Modification records:
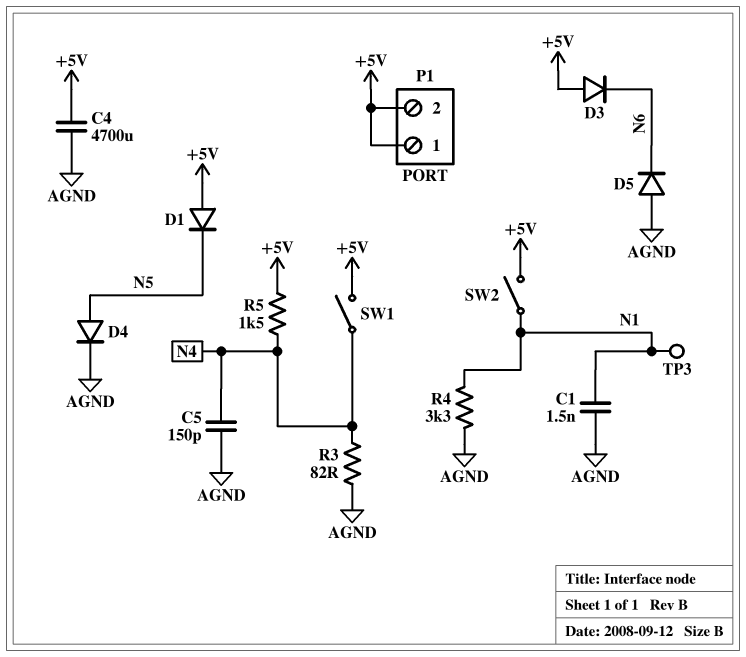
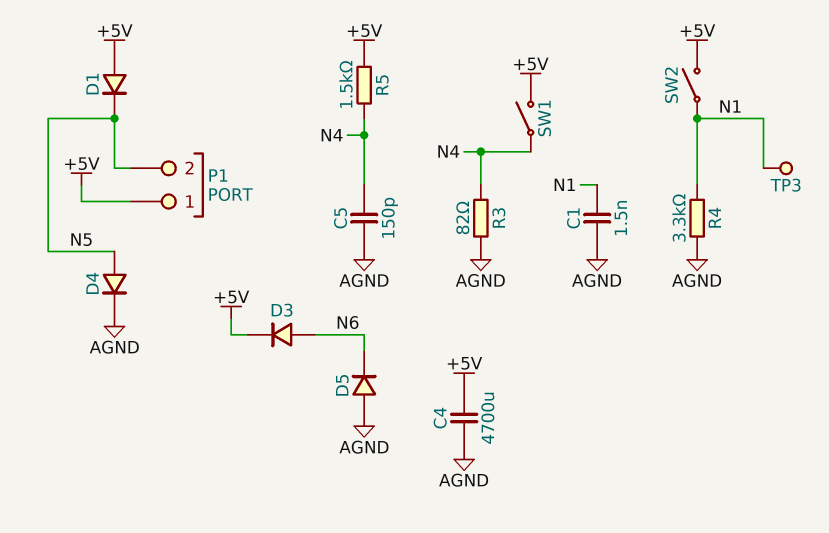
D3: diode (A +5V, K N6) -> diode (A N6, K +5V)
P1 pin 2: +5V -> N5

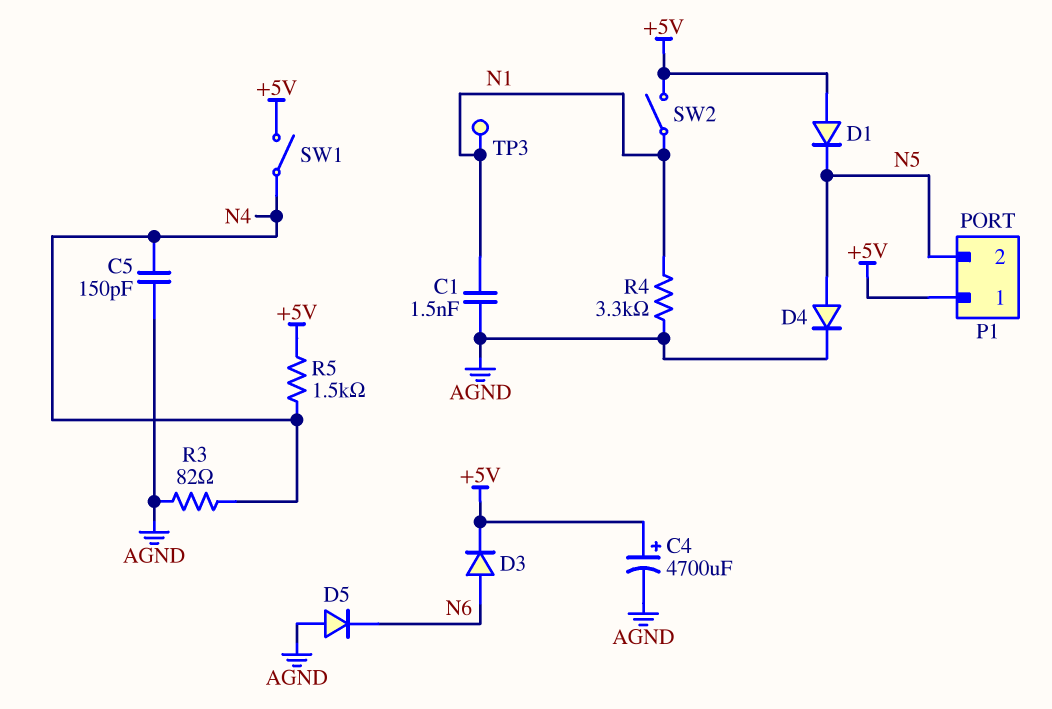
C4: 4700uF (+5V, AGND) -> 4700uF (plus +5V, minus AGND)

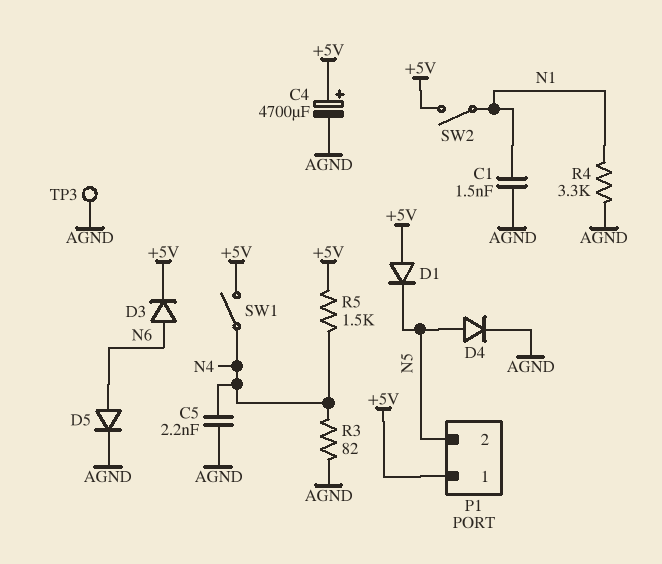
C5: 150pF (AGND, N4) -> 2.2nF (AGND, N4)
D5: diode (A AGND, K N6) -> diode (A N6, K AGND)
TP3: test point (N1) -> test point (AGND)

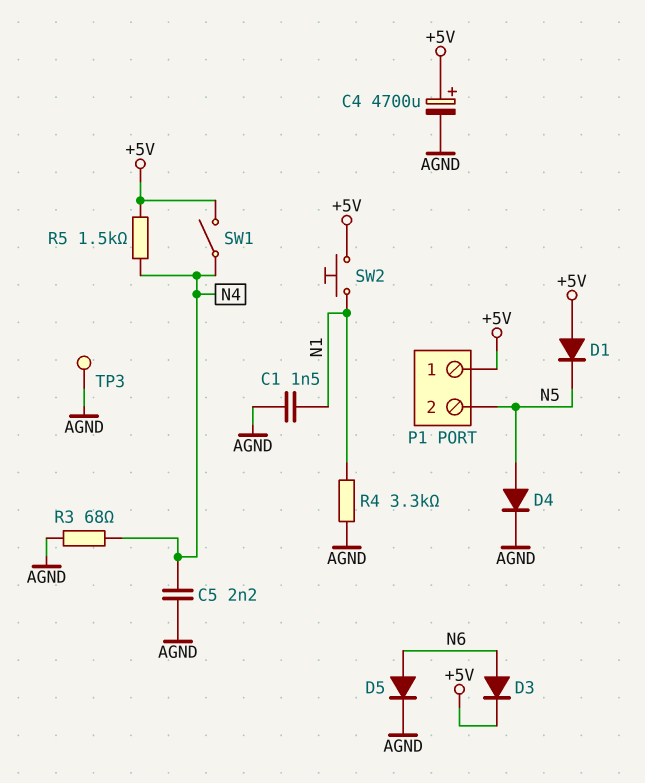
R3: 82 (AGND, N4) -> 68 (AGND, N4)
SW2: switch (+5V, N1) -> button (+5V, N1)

Task item: Set down only the line containing "R3: 82 (AGND, N4) -> 68 (AGND, N4)" and the lines after it through the end, exactly as they appear above.

Response area:
R3: 82 (AGND, N4) -> 68 (AGND, N4)
SW2: switch (+5V, N1) -> button (+5V, N1)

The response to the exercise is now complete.